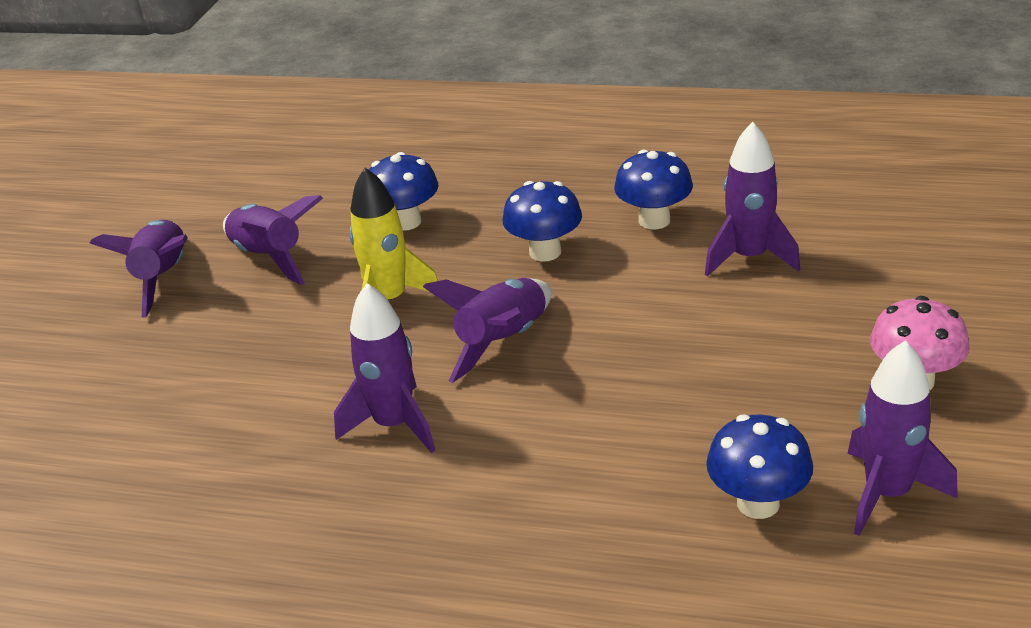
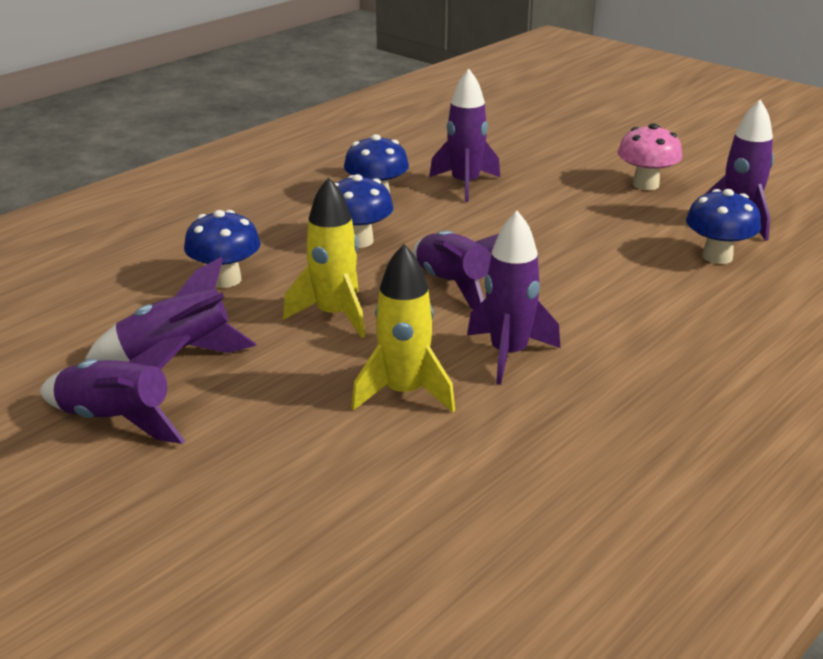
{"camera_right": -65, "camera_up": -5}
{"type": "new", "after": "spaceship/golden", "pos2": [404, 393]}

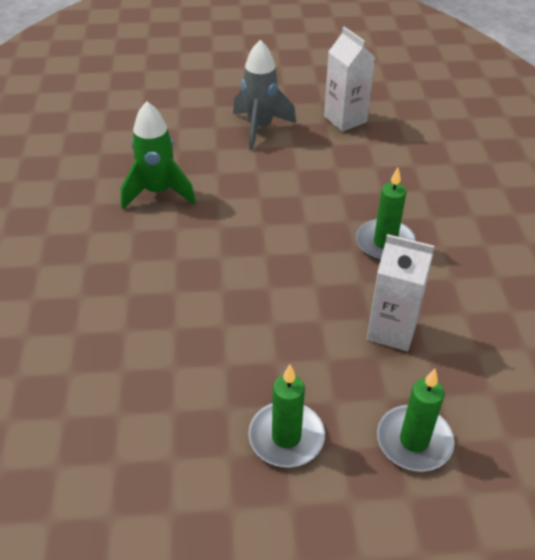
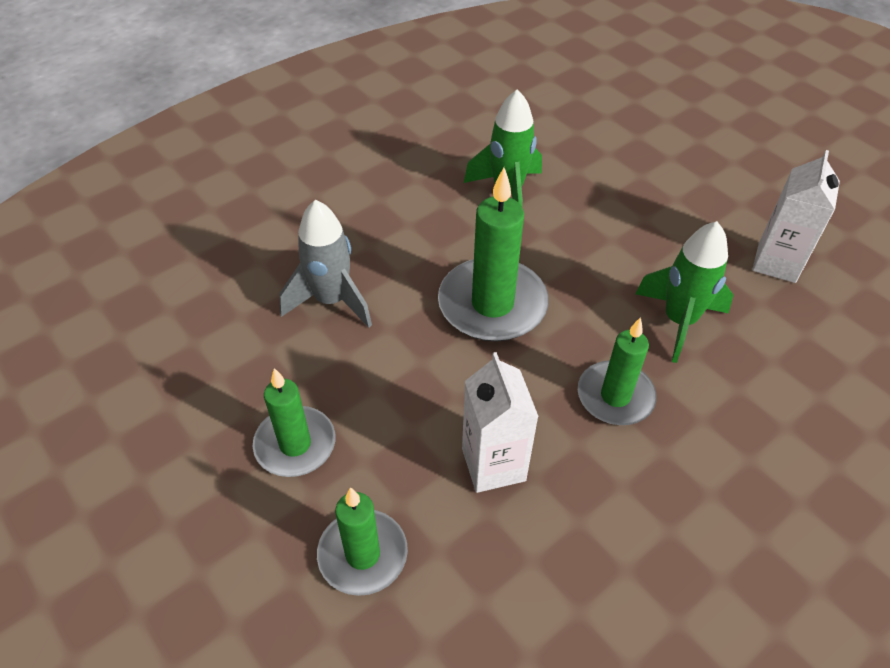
{"camera_right": 55, "camera_up": 5}
{"type": "shifted", "before": "spaceship/ash-grey", "pos1": [260, 128], "pos2": [331, 301]}
{"type": "new", "after": "wax candle/emerald", "pos2": [492, 304]}
{"type": "new", "after": "spaceship/emerald", "pos2": [679, 321]}

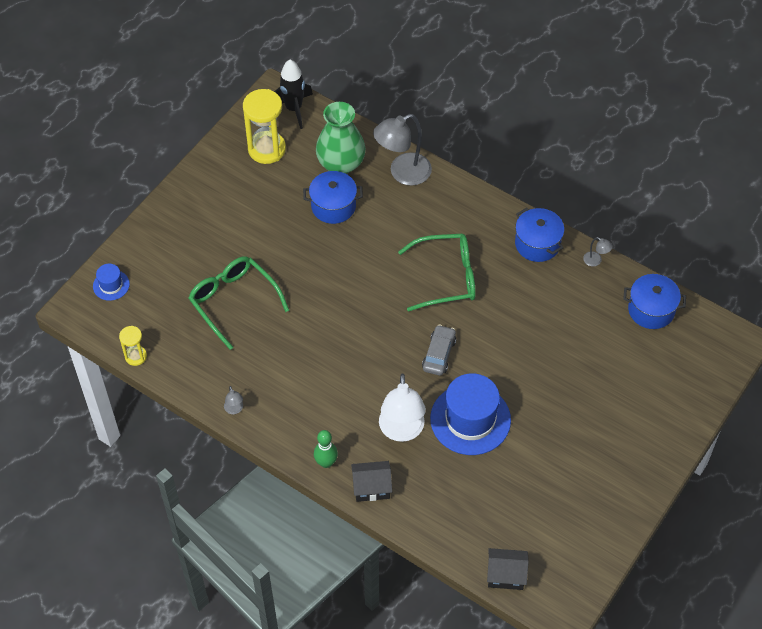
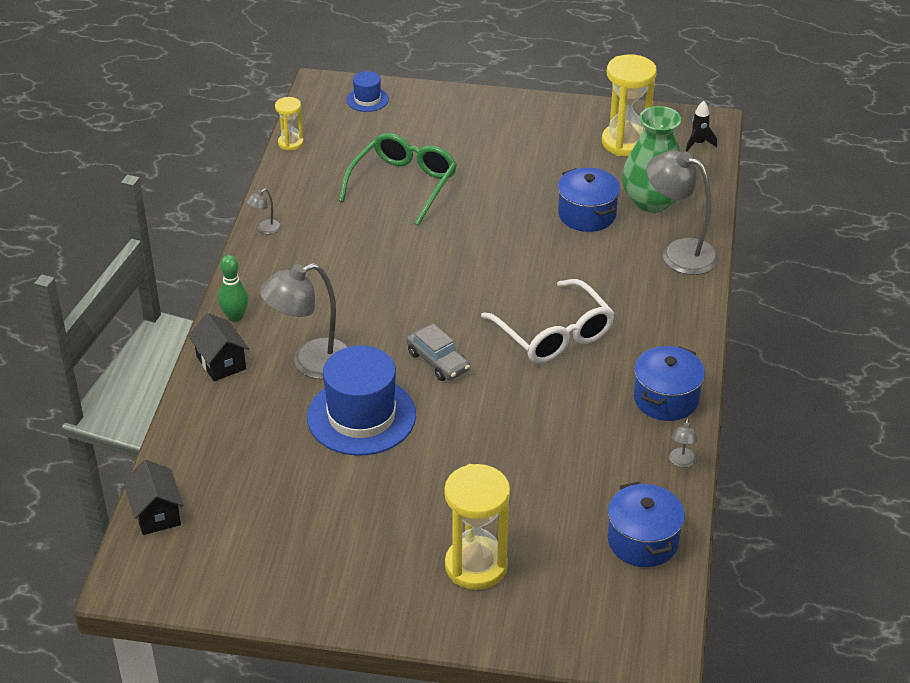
{"camera_right": 65, "camera_up": -15}
{"type": "repainted", "before": "desk lamp/pure white", "after": "desk lamp/ash-grey", "pos1": [401, 431], "pos2": [311, 363]}
{"type": "rotated", "before": "toy car/ash-grey", "pos1": [439, 354], "pos2": [438, 361], "turn": 60}
{"type": "new", "after": "sandglass/golden", "pos2": [476, 566]}
{"type": "repainted", "before": "spectacles/emerald", "after": "spectacles/pure white", "pos1": [446, 277], "pos2": [554, 334]}
{"type": "scaled", "before": "spaceship/black", "pos1": [293, 109], "pos2": [698, 143], "scale": 0.55}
-=-=-=-=-
* [WHAT YOU WILL DO]
Copy the material verbatim. The pictures are not part of the copy.

* [RESPONSE AREA]
{"camera_right": -65, "camera_up": -5}
{"type": "new", "after": "spaceship/golden", "pos2": [404, 393]}

{"camera_right": 55, "camera_up": 5}
{"type": "shifted", "before": "spaceship/ash-grey", "pos1": [260, 128], "pos2": [331, 301]}
{"type": "new", "after": "wax candle/emerald", "pos2": [492, 304]}
{"type": "new", "after": "spaceship/emerald", "pos2": [679, 321]}

{"camera_right": 65, "camera_up": -15}
{"type": "repainted", "before": "desk lamp/pure white", "after": "desk lamp/ash-grey", "pos1": [401, 431], "pos2": [311, 363]}
{"type": "rotated", "before": "toy car/ash-grey", "pos1": [439, 354], "pos2": [438, 361], "turn": 60}
{"type": "new", "after": "sandglass/golden", "pos2": [476, 566]}
{"type": "repainted", "before": "spectacles/emerald", "after": "spectacles/pure white", "pos1": [446, 277], "pos2": [554, 334]}
{"type": "scaled", "before": "spaceship/black", "pos1": [293, 109], "pos2": [698, 143], "scale": 0.55}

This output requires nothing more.